**EXERCISE BRIEF**. Output all of the data exactly, keeping any images out of the copy.

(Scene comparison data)

§

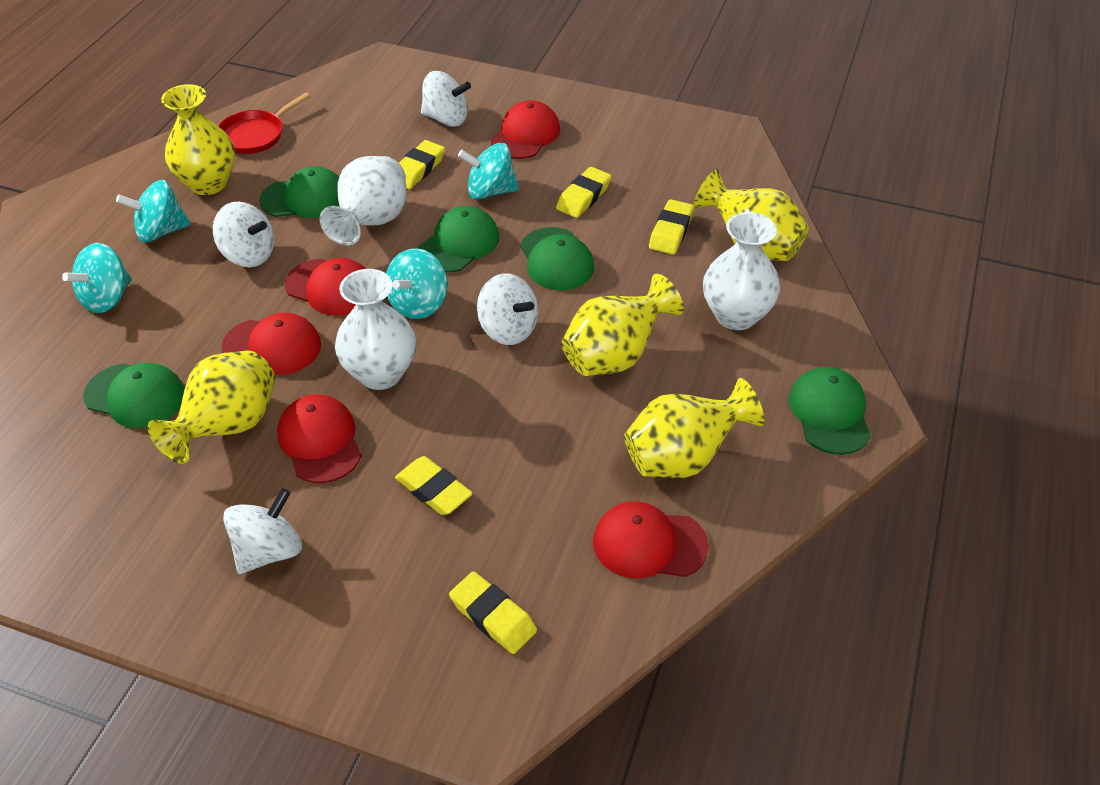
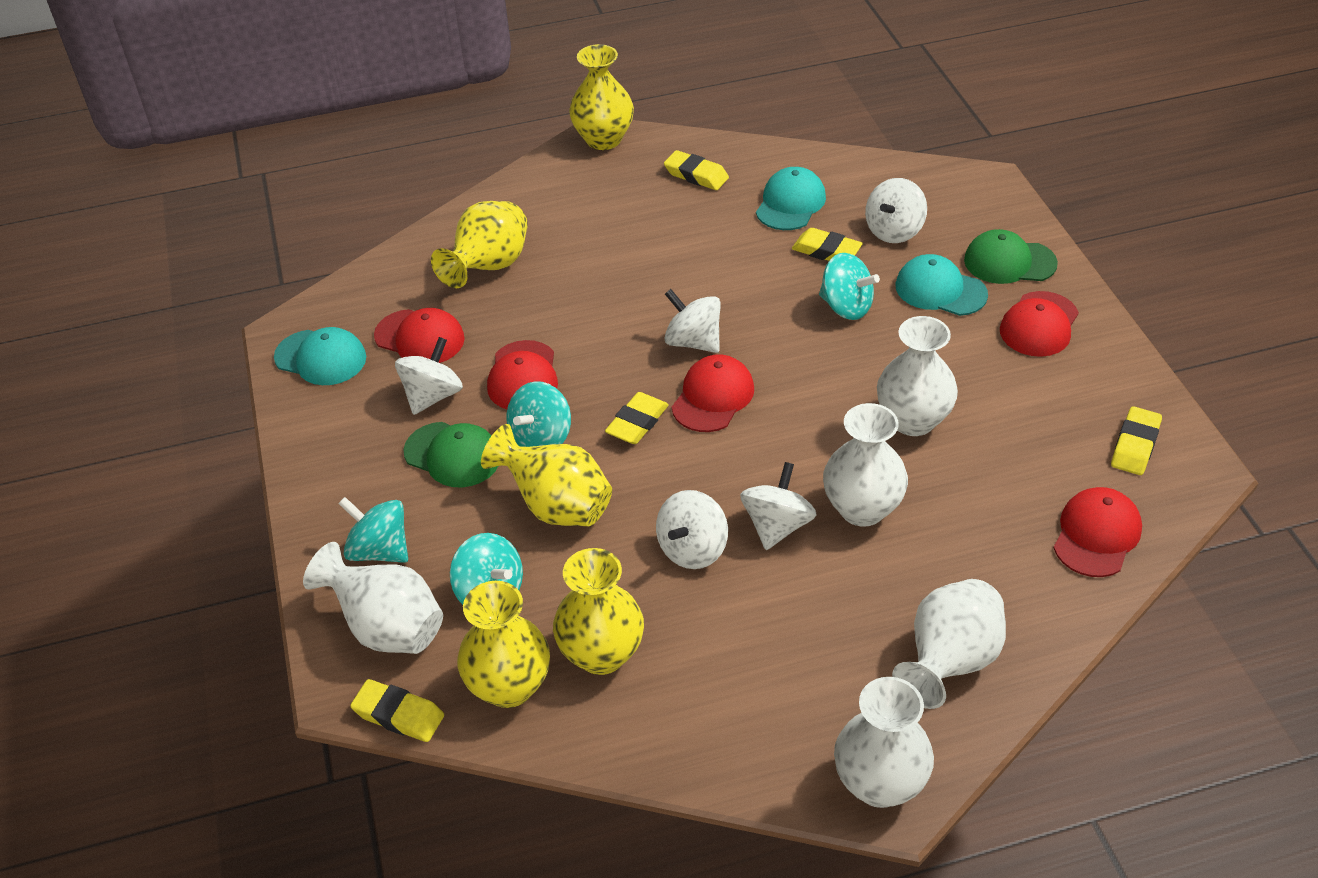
green cap: 5 -> 2
red pan: 1 -> 0
turquoise cap: 0 -> 3
white spinning top: 4 -> 5
white vase: 3 -> 5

§

**ANSWER SPACE**.
green cap: 5 -> 2
red pan: 1 -> 0
turquoise cap: 0 -> 3
white spinning top: 4 -> 5
white vase: 3 -> 5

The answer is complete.